What is asked. Reproduce the listing starting with the line that contains "Locate the cell" and going on through the line that contains "Now and Forever (150, 430)", and give nothing else.

Provided data.
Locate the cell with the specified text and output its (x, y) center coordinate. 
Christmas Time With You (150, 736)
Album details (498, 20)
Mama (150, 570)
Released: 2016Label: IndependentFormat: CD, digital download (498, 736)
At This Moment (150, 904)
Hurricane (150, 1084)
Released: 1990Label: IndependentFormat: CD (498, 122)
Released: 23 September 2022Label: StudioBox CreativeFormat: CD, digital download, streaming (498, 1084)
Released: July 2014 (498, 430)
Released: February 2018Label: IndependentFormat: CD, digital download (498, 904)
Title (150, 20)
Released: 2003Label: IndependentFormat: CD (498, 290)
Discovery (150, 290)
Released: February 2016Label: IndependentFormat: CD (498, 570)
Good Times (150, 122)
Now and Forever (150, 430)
* * *
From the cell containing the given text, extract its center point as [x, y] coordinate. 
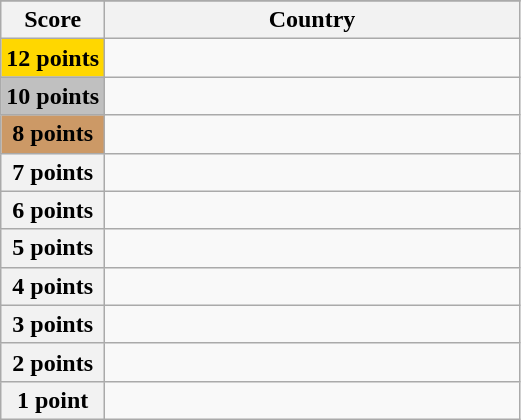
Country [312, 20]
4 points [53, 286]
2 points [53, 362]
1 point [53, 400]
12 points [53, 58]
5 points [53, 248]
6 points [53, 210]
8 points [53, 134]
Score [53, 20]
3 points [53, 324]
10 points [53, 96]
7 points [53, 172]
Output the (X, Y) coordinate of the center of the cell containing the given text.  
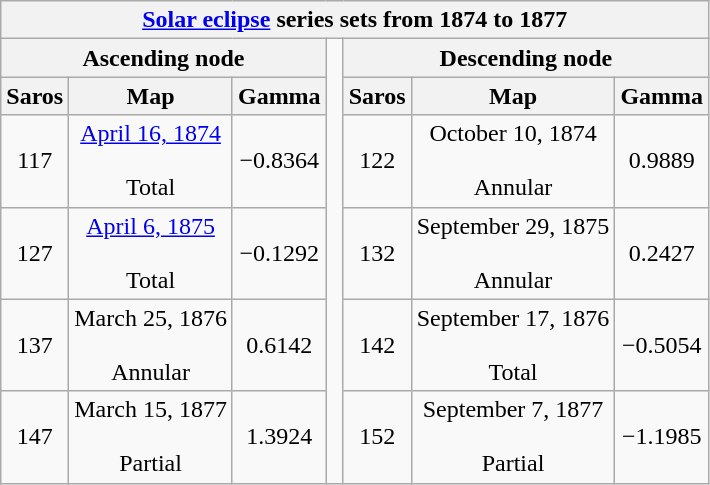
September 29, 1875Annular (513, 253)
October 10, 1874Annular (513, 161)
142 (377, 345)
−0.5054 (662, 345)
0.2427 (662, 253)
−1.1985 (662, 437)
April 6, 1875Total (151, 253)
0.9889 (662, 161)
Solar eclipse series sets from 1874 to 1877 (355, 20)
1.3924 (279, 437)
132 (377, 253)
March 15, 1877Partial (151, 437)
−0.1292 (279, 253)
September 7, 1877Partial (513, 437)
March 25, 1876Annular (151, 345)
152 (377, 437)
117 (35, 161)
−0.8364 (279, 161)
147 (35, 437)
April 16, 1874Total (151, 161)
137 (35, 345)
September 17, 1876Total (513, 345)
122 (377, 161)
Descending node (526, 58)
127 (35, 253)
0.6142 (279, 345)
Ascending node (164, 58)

Final result.
Locate the cell with the specified text and output its (x, y) center coordinate. 
Christmas Time With You (150, 736)
Album details (498, 20)
Mama (150, 570)
Released: 2016Label: IndependentFormat: CD, digital download (498, 736)
At This Moment (150, 904)
Hurricane (150, 1084)
Released: 1990Label: IndependentFormat: CD (498, 122)
Released: 23 September 2022Label: StudioBox CreativeFormat: CD, digital download, streaming (498, 1084)
Released: July 2014 (498, 430)
Released: February 2018Label: IndependentFormat: CD, digital download (498, 904)
Title (150, 20)
Released: 2003Label: IndependentFormat: CD (498, 290)
Discovery (150, 290)
Released: February 2016Label: IndependentFormat: CD (498, 570)
Good Times (150, 122)
Now and Forever (150, 430)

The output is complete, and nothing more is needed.